Records excerpted from a collection:
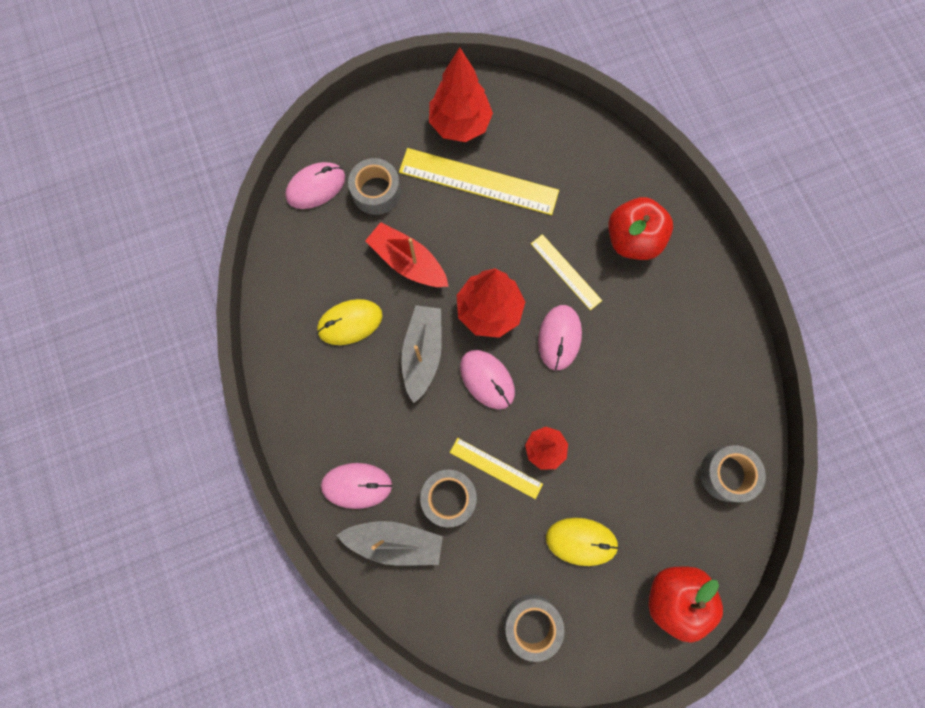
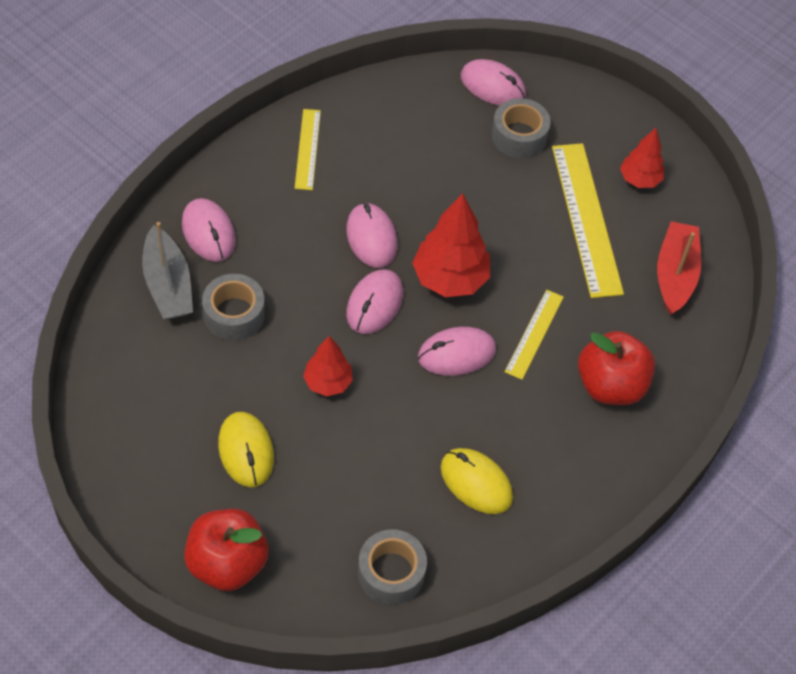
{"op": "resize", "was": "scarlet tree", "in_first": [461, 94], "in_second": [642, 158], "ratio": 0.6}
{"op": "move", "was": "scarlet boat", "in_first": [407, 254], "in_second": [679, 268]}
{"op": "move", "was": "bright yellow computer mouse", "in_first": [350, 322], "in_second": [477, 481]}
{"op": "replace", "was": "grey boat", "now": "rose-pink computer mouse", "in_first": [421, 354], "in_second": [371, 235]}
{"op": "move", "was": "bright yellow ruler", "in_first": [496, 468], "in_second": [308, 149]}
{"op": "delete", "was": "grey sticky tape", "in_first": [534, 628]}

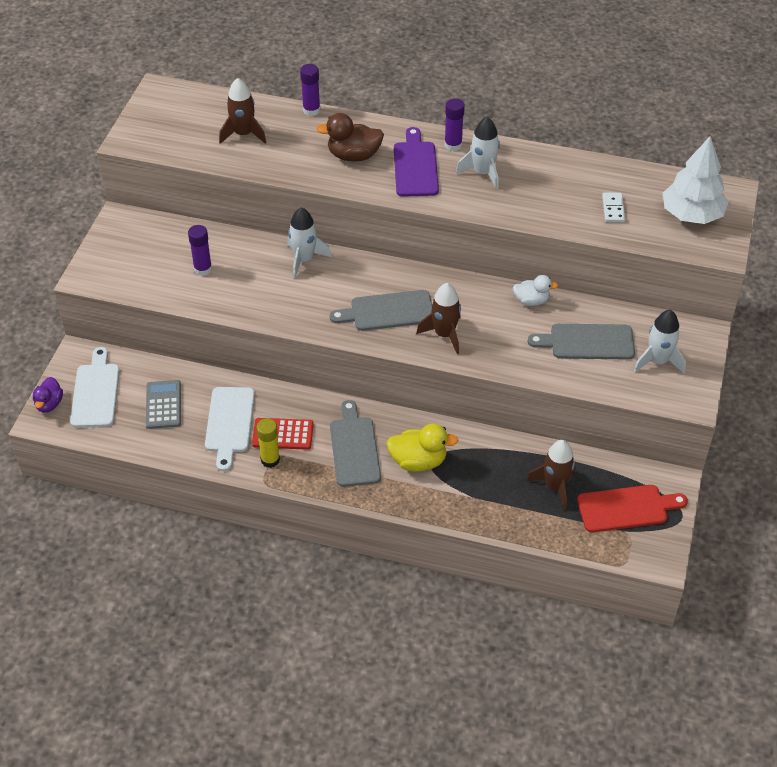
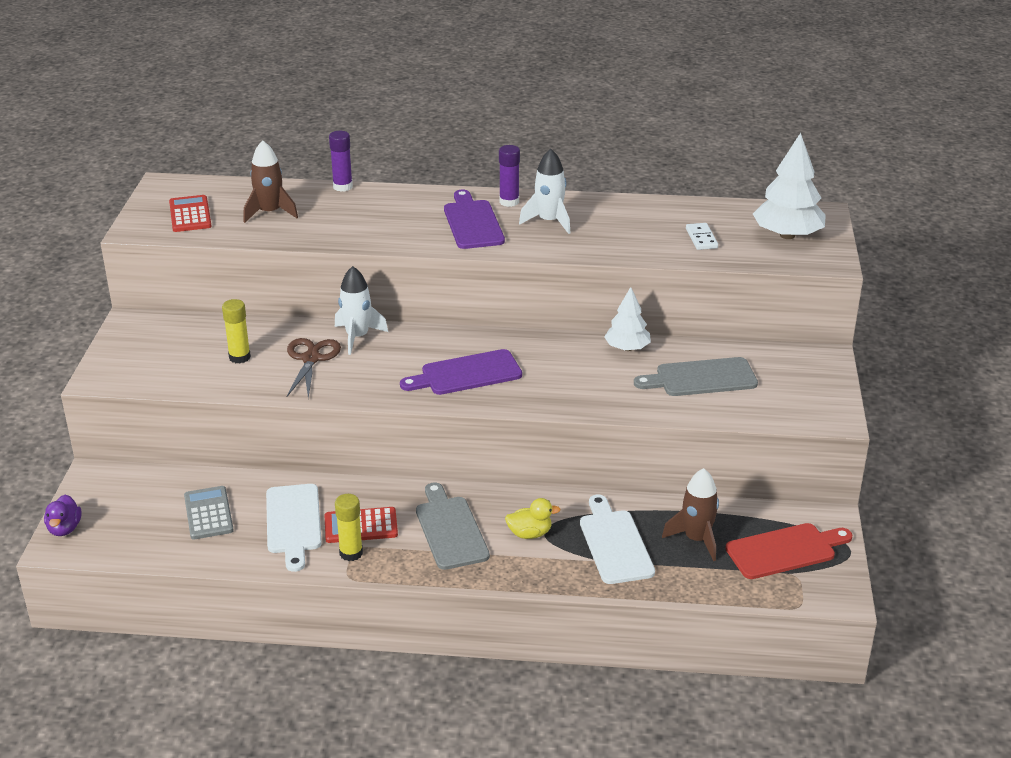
{"op": "delete", "was": "brown duck", "in_first": [350, 137]}
{"op": "recolor", "was": "purple stick of glue", "now": "bright yellow stick of glue", "in_first": [200, 250], "in_second": [236, 331]}
{"op": "replace", "was": "white duck", "now": "white tree", "in_first": [535, 290], "in_second": [627, 319]}
{"op": "delete", "was": "brown toy rocket", "in_first": [438, 318]}
{"op": "recolor", "was": "grey chopping board", "now": "purple chopping board", "in_first": [381, 310], "in_second": [461, 372]}
{"op": "delete", "was": "white toy rocket", "in_first": [660, 342]}
{"op": "move", "was": "white chopping board", "in_first": [95, 387], "in_second": [617, 539]}
{"op": "resize", "was": "bright yellow duck", "in_first": [423, 447], "in_second": [532, 518], "ratio": 0.65}
{"op": "insert", "now": "scarlet adding machine", "in_second": [190, 213]}
{"op": "insert", "now": "brown scissors", "in_second": [314, 368]}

[THE PROBLEM] Working from the entries above, return all lines that contain "computer".

[SOLUTION TO THE EXERCISE]
{"op": "move", "was": "bright yellow computer mouse", "in_first": [350, 322], "in_second": [477, 481]}
{"op": "replace", "was": "grey boat", "now": "rose-pink computer mouse", "in_first": [421, 354], "in_second": [371, 235]}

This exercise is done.